Task inputs
* * * * * * *

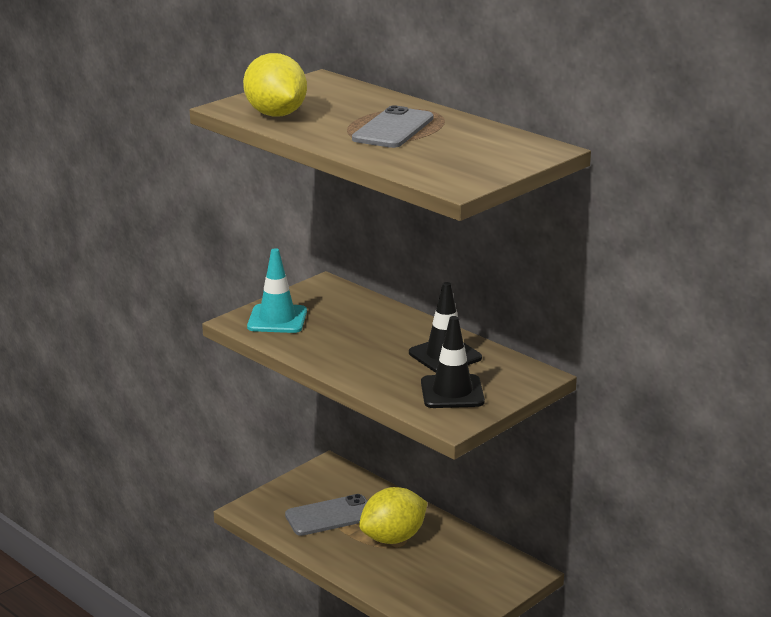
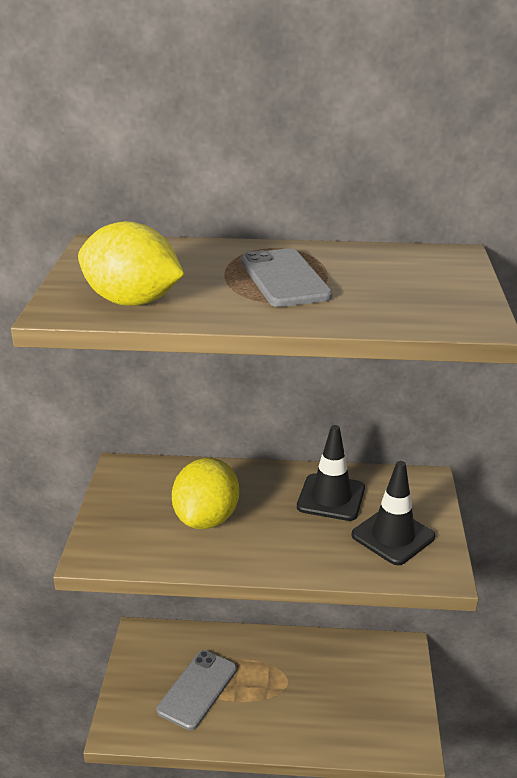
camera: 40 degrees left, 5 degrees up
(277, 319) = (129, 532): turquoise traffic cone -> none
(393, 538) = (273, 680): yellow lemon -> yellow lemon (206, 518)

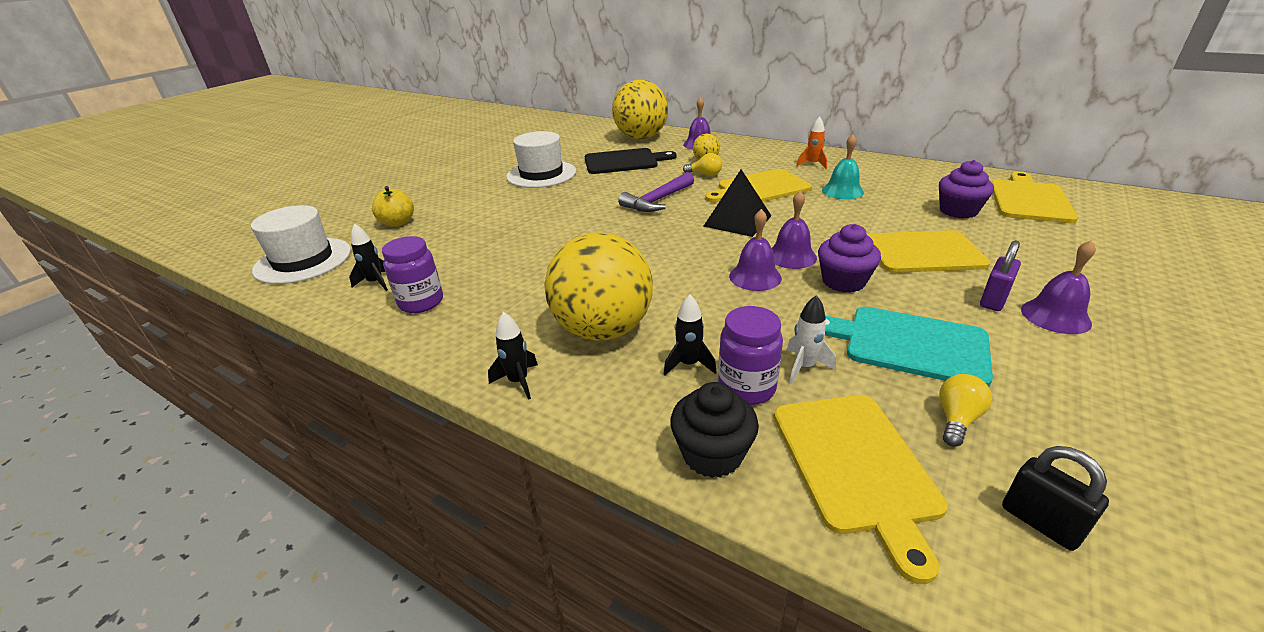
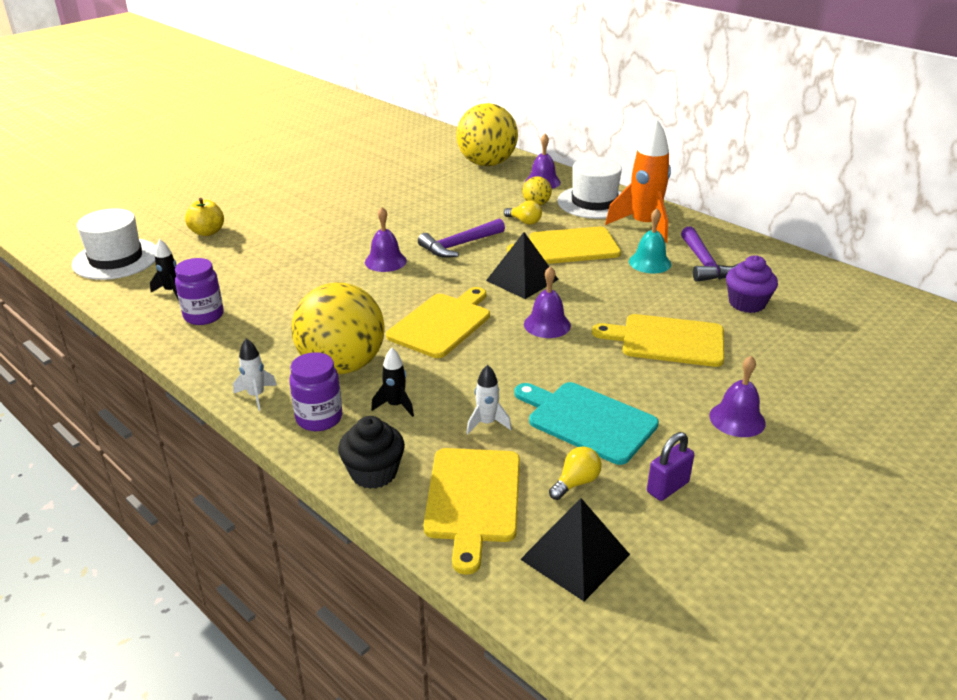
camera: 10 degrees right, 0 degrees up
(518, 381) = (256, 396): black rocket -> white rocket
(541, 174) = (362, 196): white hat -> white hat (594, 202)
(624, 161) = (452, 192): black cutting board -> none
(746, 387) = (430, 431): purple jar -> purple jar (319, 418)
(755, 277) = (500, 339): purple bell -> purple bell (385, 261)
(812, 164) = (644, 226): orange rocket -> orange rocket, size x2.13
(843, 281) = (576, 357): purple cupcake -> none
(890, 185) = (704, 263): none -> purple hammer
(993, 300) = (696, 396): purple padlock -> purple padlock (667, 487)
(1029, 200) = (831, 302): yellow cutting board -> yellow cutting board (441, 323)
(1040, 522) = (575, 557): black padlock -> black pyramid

* * * * * * *

Assignment
Word for word, repeat the lines that begin at the one with "camera: 10 degrees right, 0 degrees up" and continue to the end of the listing above.

Response to the task
camera: 10 degrees right, 0 degrees up
(518, 381) = (256, 396): black rocket -> white rocket
(541, 174) = (362, 196): white hat -> white hat (594, 202)
(624, 161) = (452, 192): black cutting board -> none
(746, 387) = (430, 431): purple jar -> purple jar (319, 418)
(755, 277) = (500, 339): purple bell -> purple bell (385, 261)
(812, 164) = (644, 226): orange rocket -> orange rocket, size x2.13
(843, 281) = (576, 357): purple cupcake -> none
(890, 185) = (704, 263): none -> purple hammer
(993, 300) = (696, 396): purple padlock -> purple padlock (667, 487)
(1029, 200) = (831, 302): yellow cutting board -> yellow cutting board (441, 323)
(1040, 522) = (575, 557): black padlock -> black pyramid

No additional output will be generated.